Change listing data:
<<<<

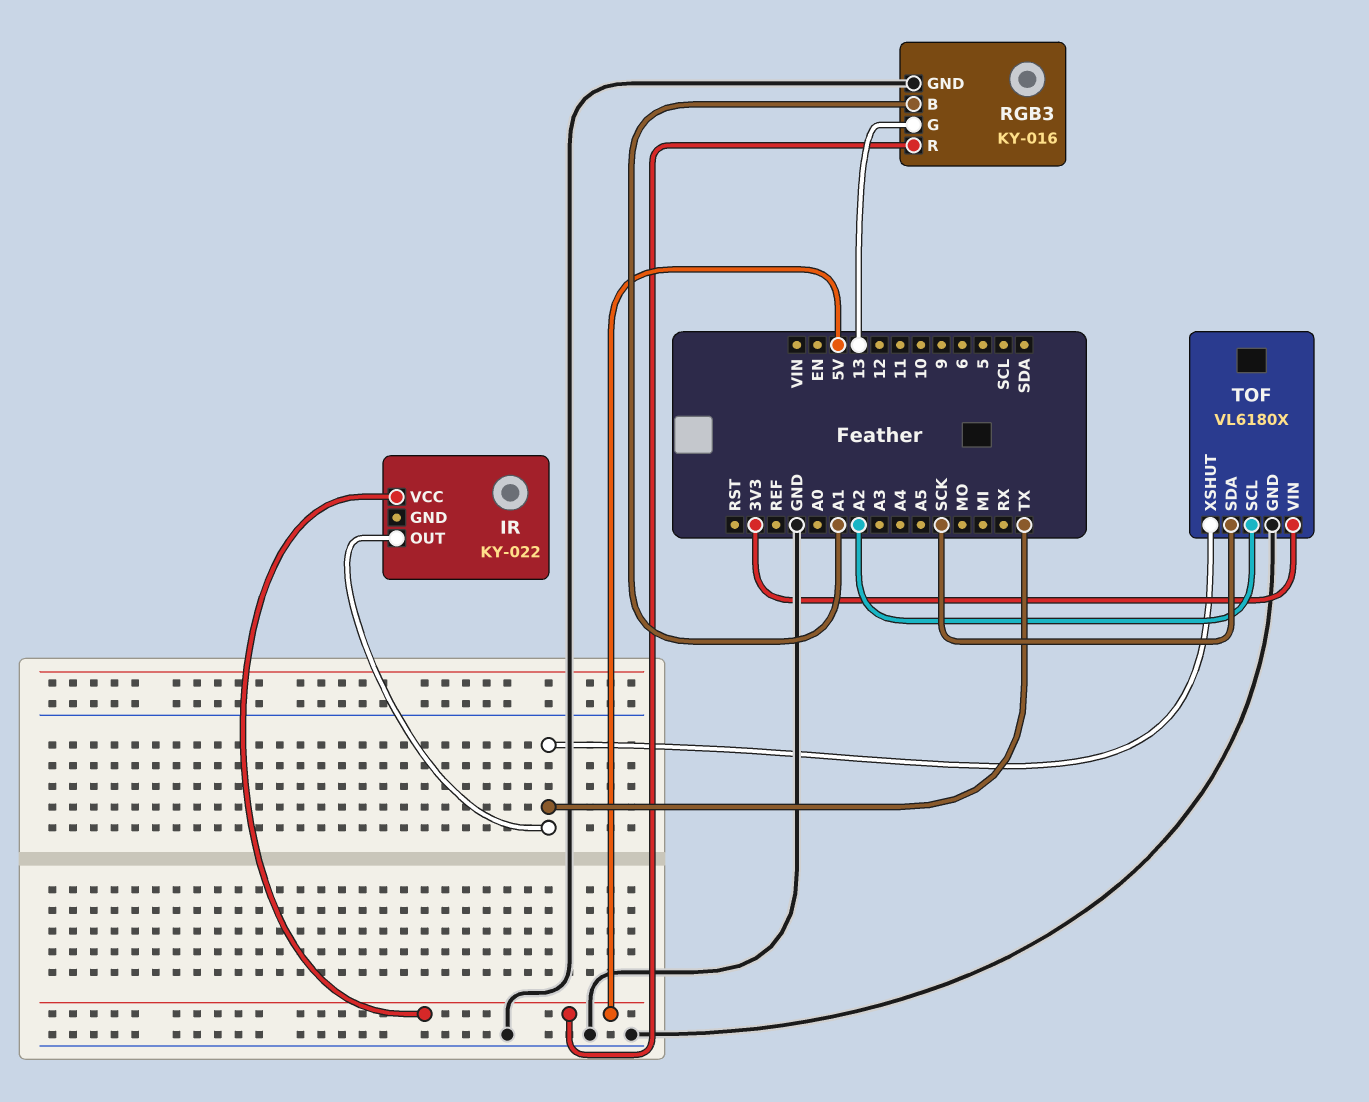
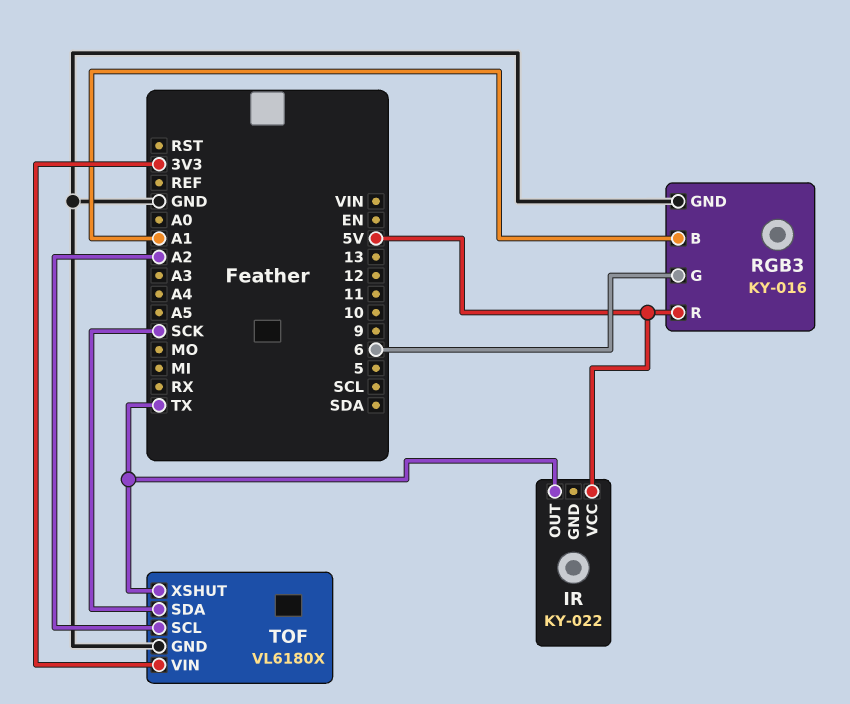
RGB3 pin G: 13 -> 6

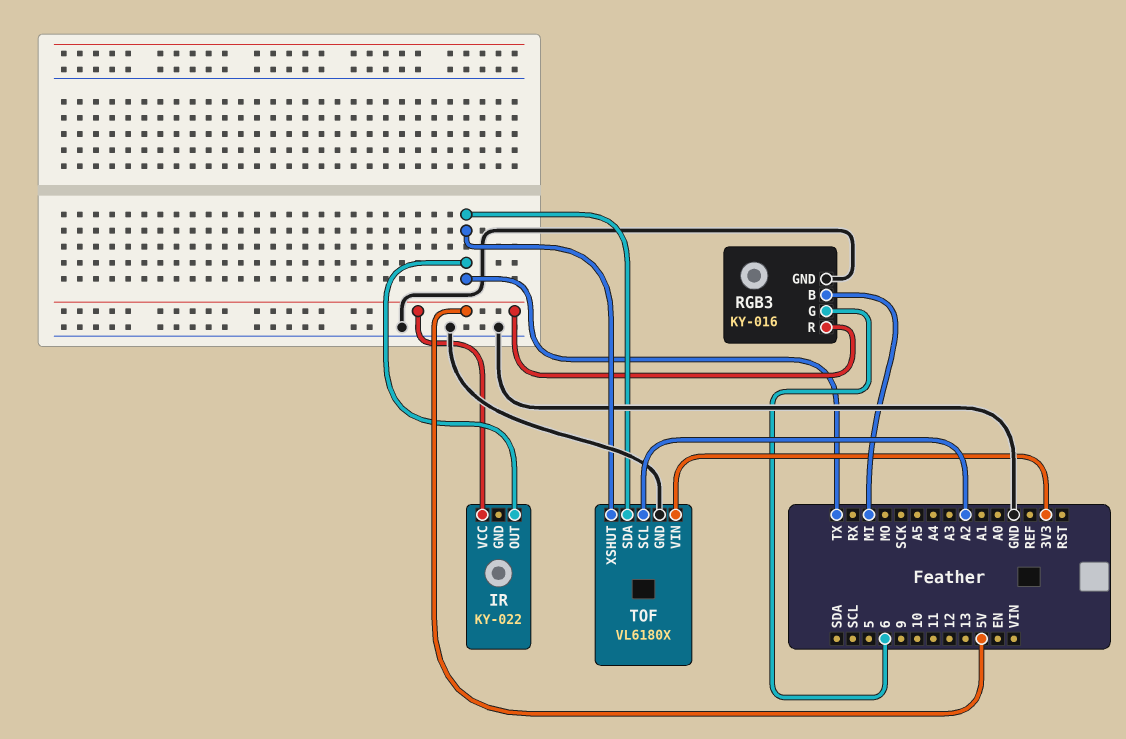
RGB3 pin B: A1 -> MI
TOF pin SDA: SCK -> TX

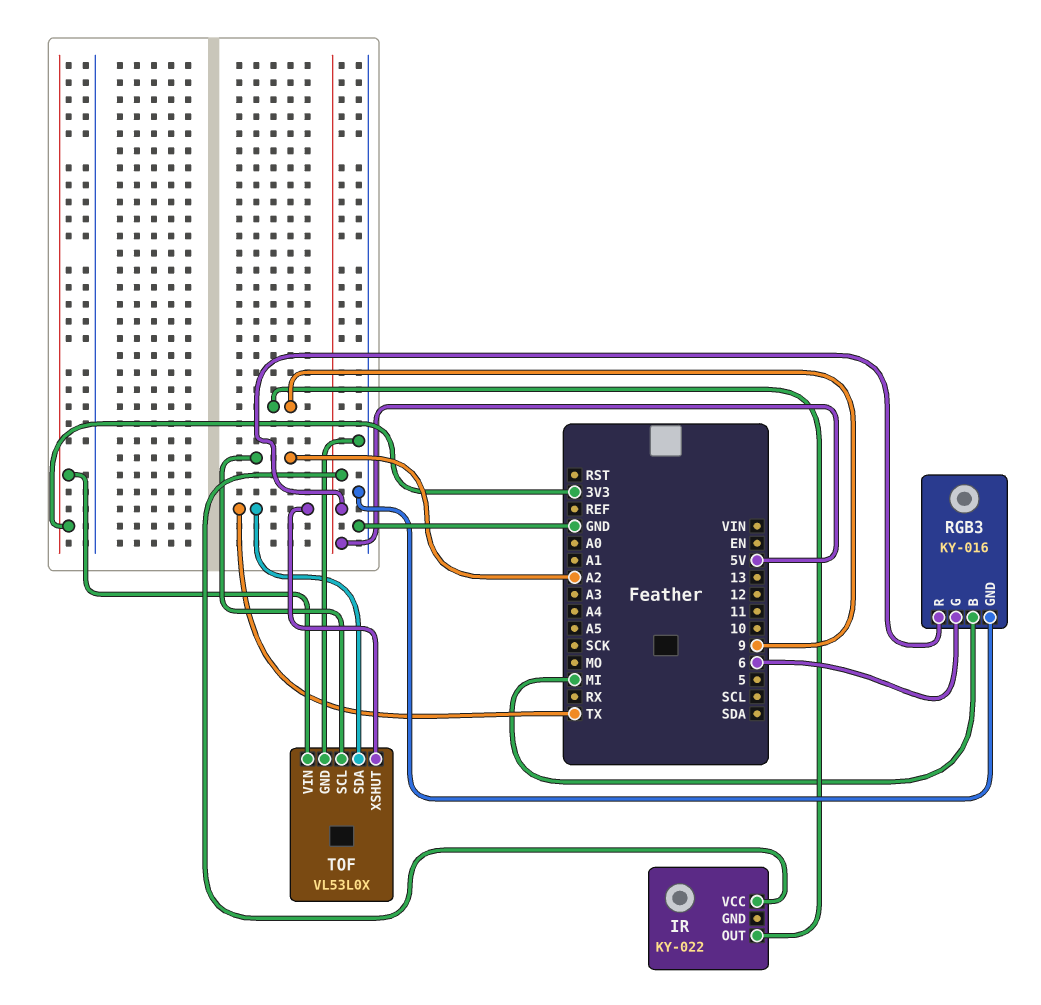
IR pin OUT: TX -> 9
TOF: VL6180X -> VL53L0X

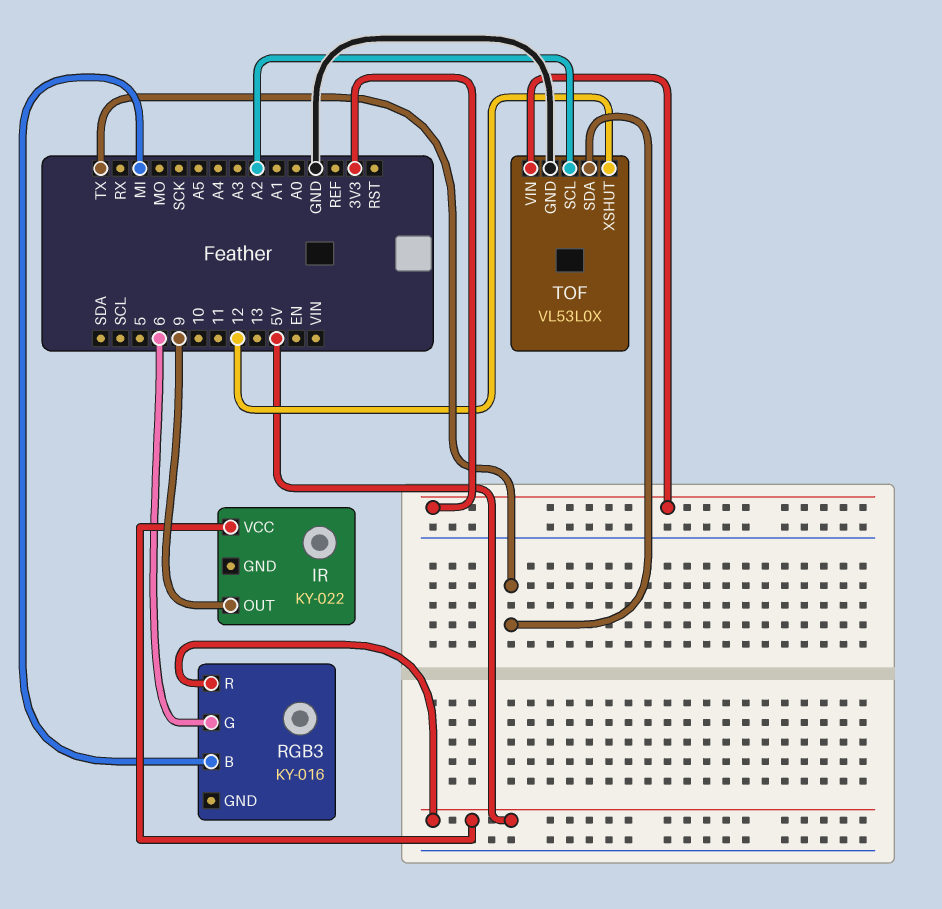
RGB3 pin GND: GND -> none
TOF pin XSHUT: TX -> 12

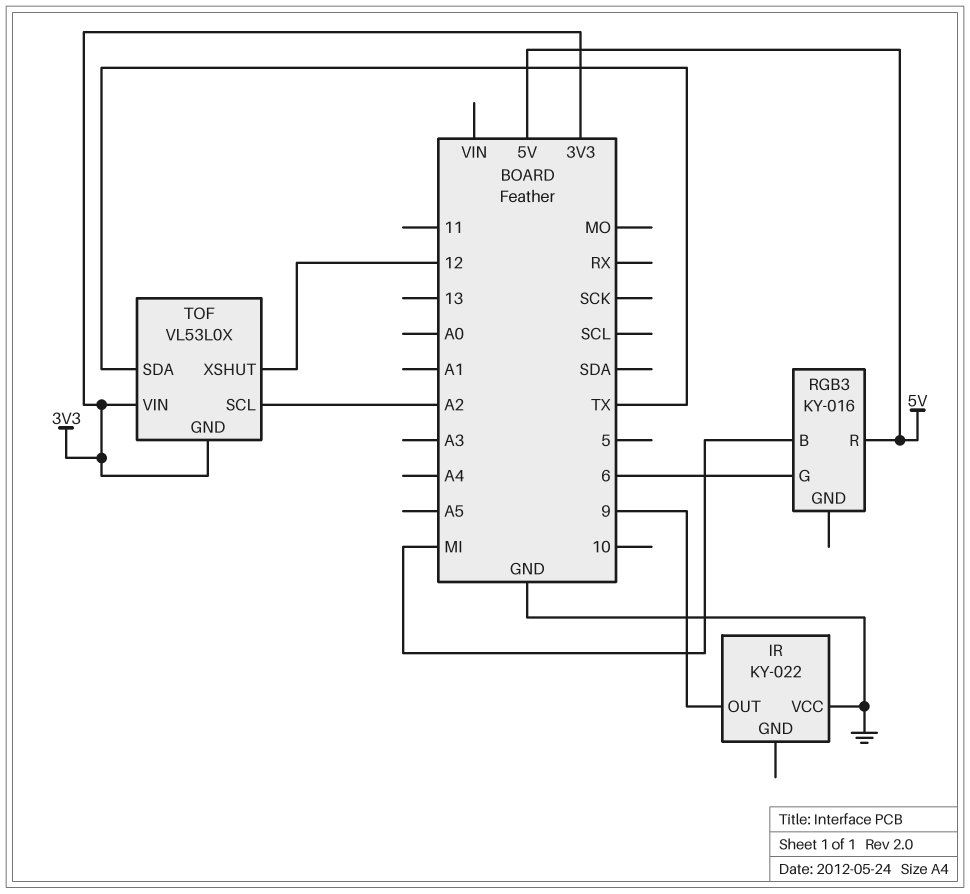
IR pin VCC: 5V -> GND
TOF pin GND: GND -> 3V3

>>>>

PROBLEM TO WORK ON: Take the line containing "RGB3 pin GND: GND -> none" and every line after it to the end of the records, and restate them verbatim, with no pictures.

SOLUTION FOR THIS TASK:
RGB3 pin GND: GND -> none
TOF pin XSHUT: TX -> 12

IR pin VCC: 5V -> GND
TOF pin GND: GND -> 3V3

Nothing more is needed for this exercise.